Your objective:
Exact duplicates of the lines from the top of the data through the line containing "camera: 95 degrees right, 10 degrees up" are needed, with every picture left out.

*** Opening Material supplied ***

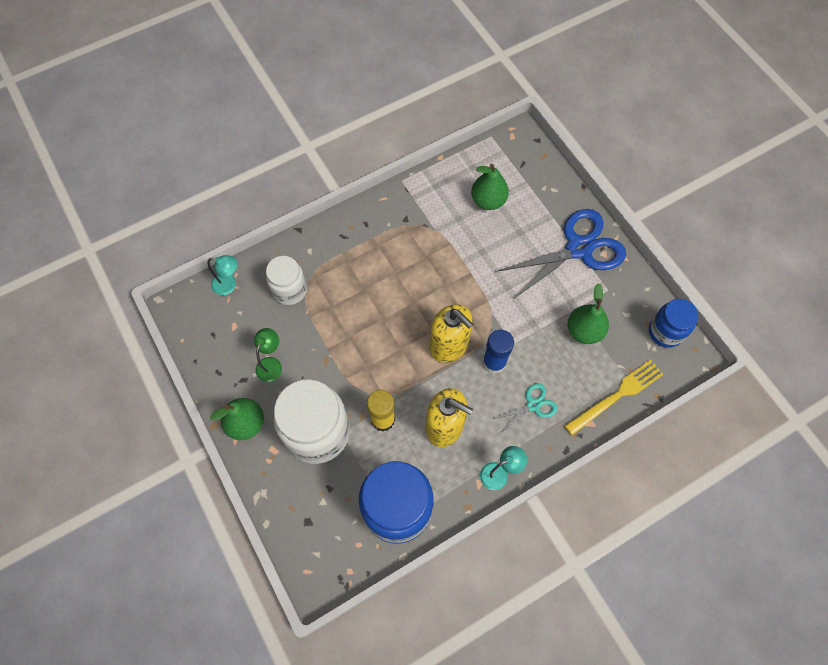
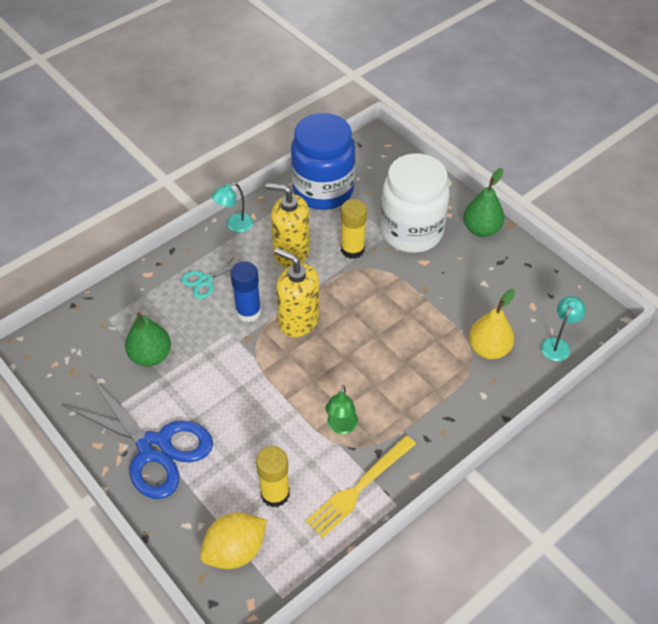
camera: 170 degrees right, 15 degrees down
turquoise lamp [207,255,238,295] -> turquoise lamp turned 120 degrees clockwise [541,296,586,361]
green lamp [254,328,282,382] -> green lamp moved to [325,385,358,434]
white jar [266,256,307,305] -> yellow pear [469,289,515,359]
green pear [471,164,509,210] -> yellow glue stick [256,446,290,507]
blue scissors [498,209,626,298] -> blue scissors turned 105 degrees counterclockwise [62,377,213,499]
yellow fork [564,359,663,435] -> yellow fork moved to [306,435,416,538]
blue jar [649,299,698,348] -> none
none -> yellow lemon [200,512,267,569]

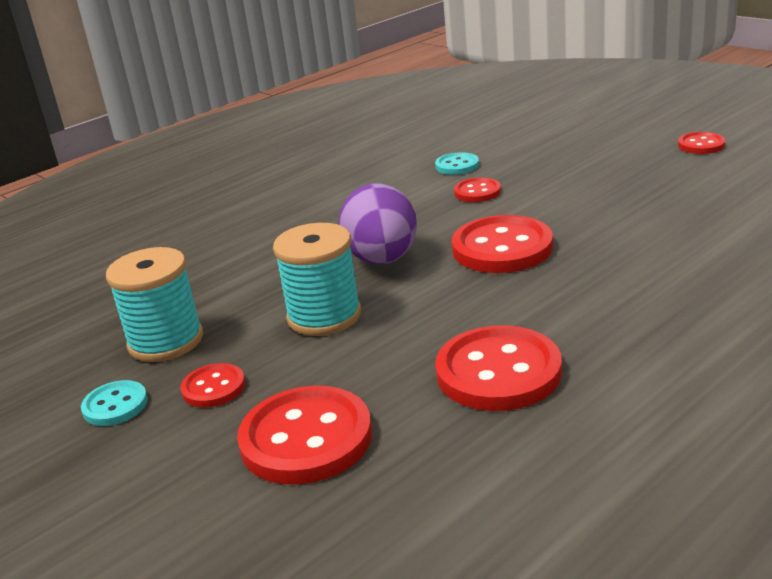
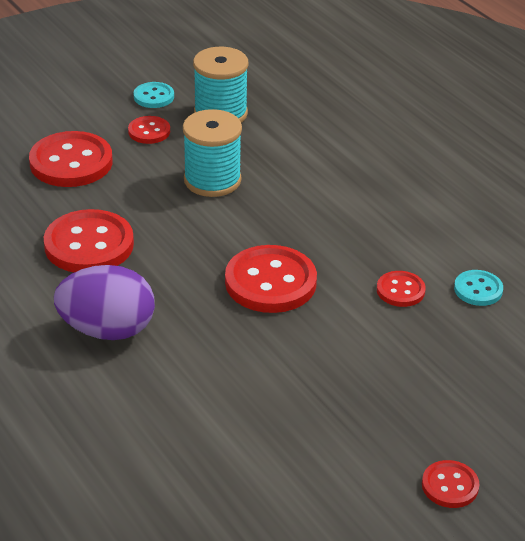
camera: 95 degrees right, 10 degrees up
purple egg [339,183,417,264] -> purple egg moved to [54,265,155,340]

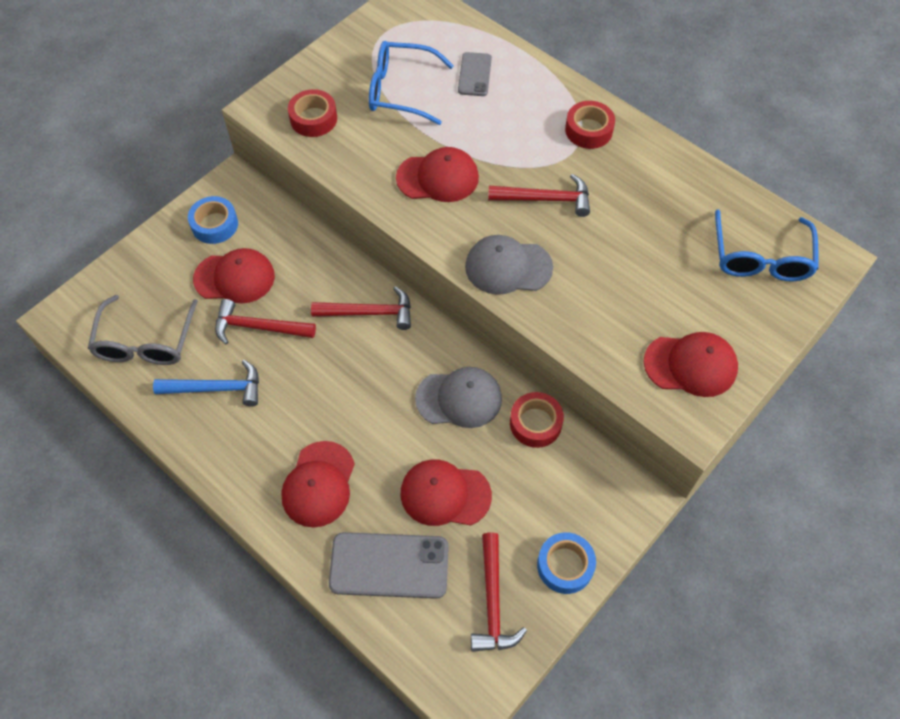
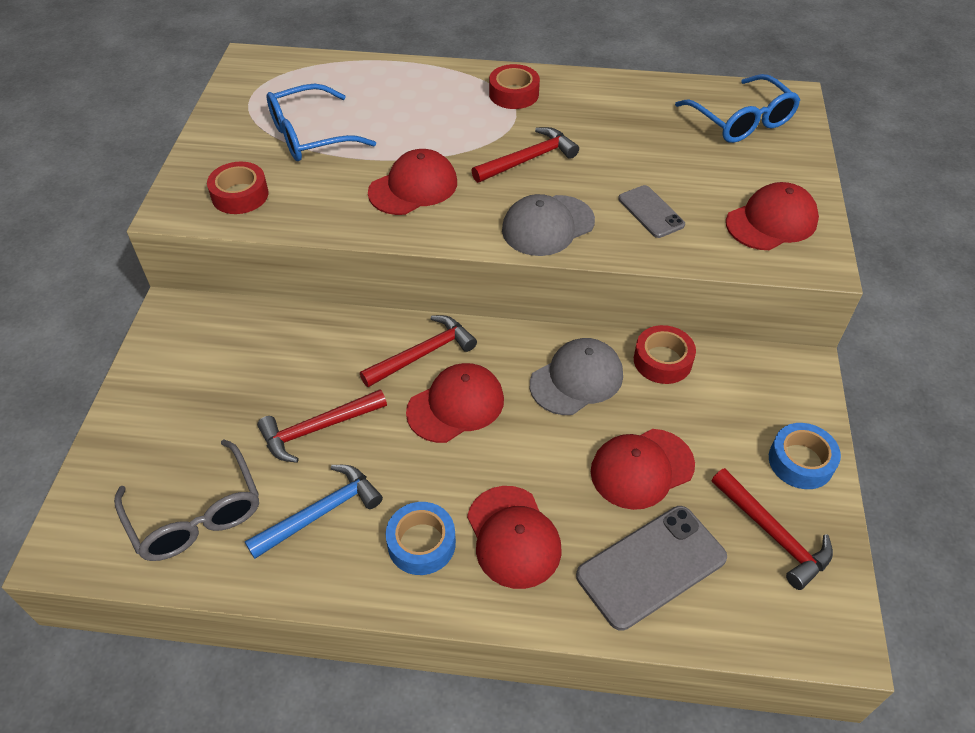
camera: 35 degrees left, 10 degrees down
blue tape [188,196,238,244] -> blue tape moved to [386,502,456,575]
red cap [193,248,275,304] -> red cap moved to [406,363,504,443]
grey phone [458,52,492,96] -> grey phone moved to [618,185,685,238]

*** Closing Material supplied ***

Response for this exercise:
camera: 170 degrees right, 15 degrees down
turquoise lamp [207,255,238,295] -> turquoise lamp turned 120 degrees clockwise [541,296,586,361]
green lamp [254,328,282,382] -> green lamp moved to [325,385,358,434]
white jar [266,256,307,305] -> yellow pear [469,289,515,359]
green pear [471,164,509,210] -> yellow glue stick [256,446,290,507]
blue scissors [498,209,626,298] -> blue scissors turned 105 degrees counterclockwise [62,377,213,499]
yellow fork [564,359,663,435] -> yellow fork moved to [306,435,416,538]
blue jar [649,299,698,348] -> none
none -> yellow lemon [200,512,267,569]

camera: 95 degrees right, 10 degrees up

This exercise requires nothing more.